RECORD EXCERPTS ▸

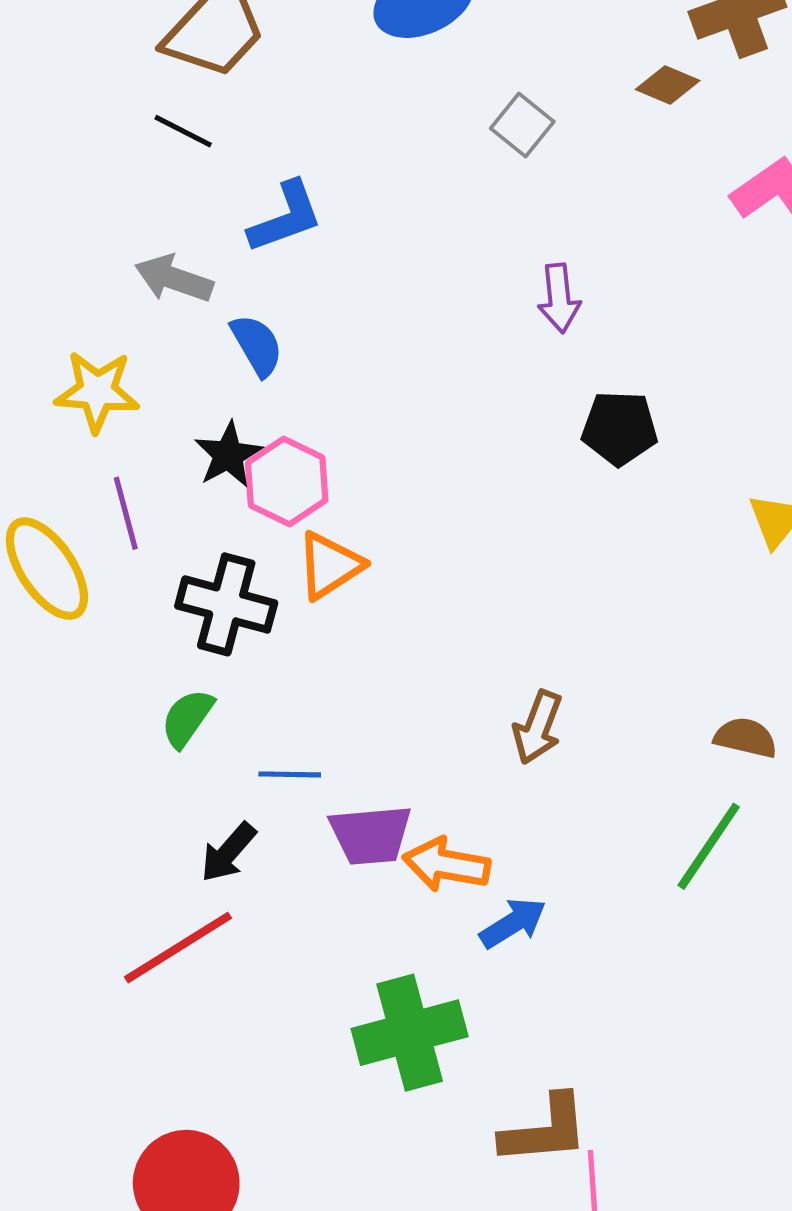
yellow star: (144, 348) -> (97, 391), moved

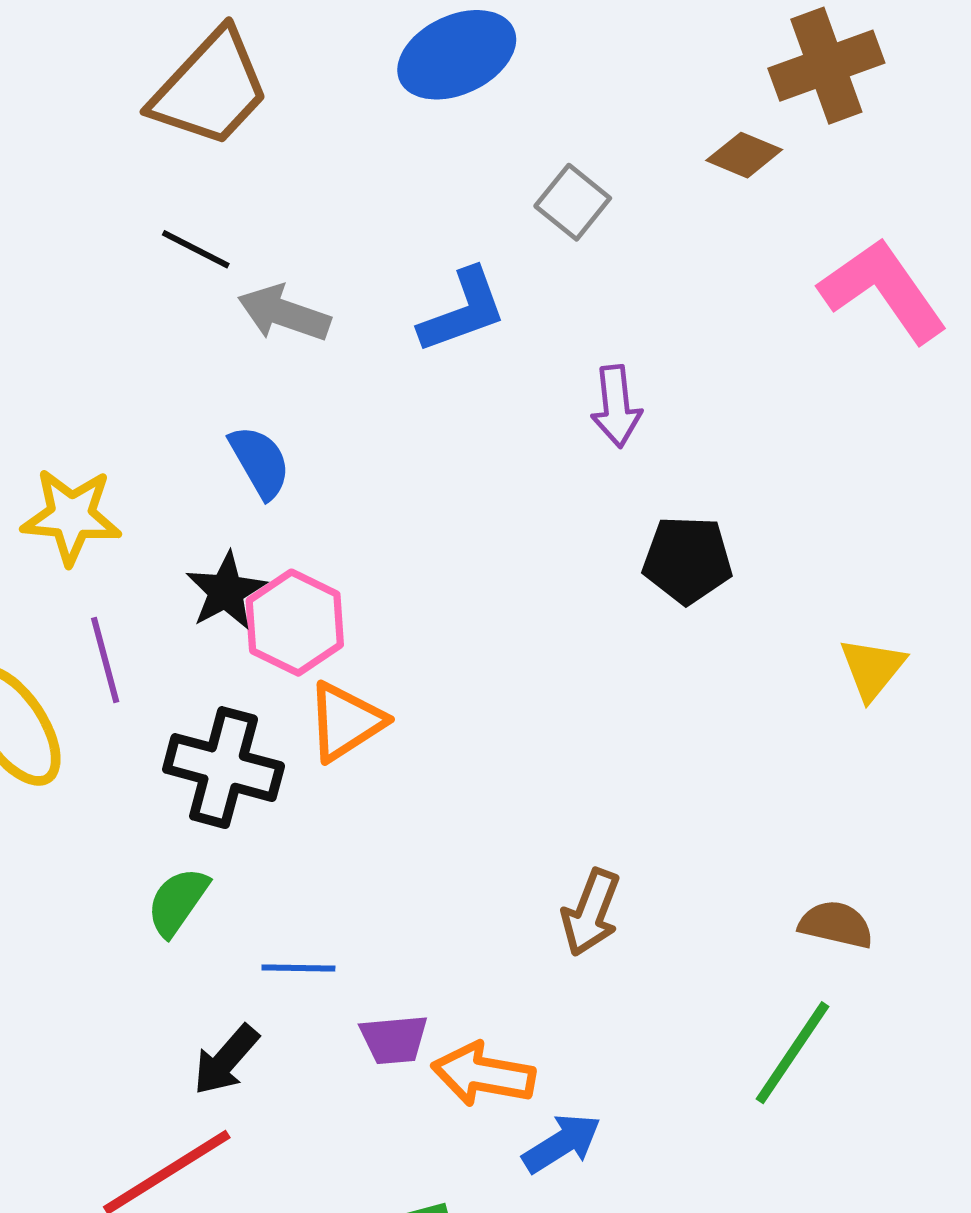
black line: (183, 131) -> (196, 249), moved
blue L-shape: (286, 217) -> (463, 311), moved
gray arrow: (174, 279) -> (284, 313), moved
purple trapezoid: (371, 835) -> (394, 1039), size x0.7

WHAT THE TASK ASKS ▸ Using the listing, count the lines holding the word "moved" and write down that number alone.

SOLUTION TO THIS TASK ▸ 4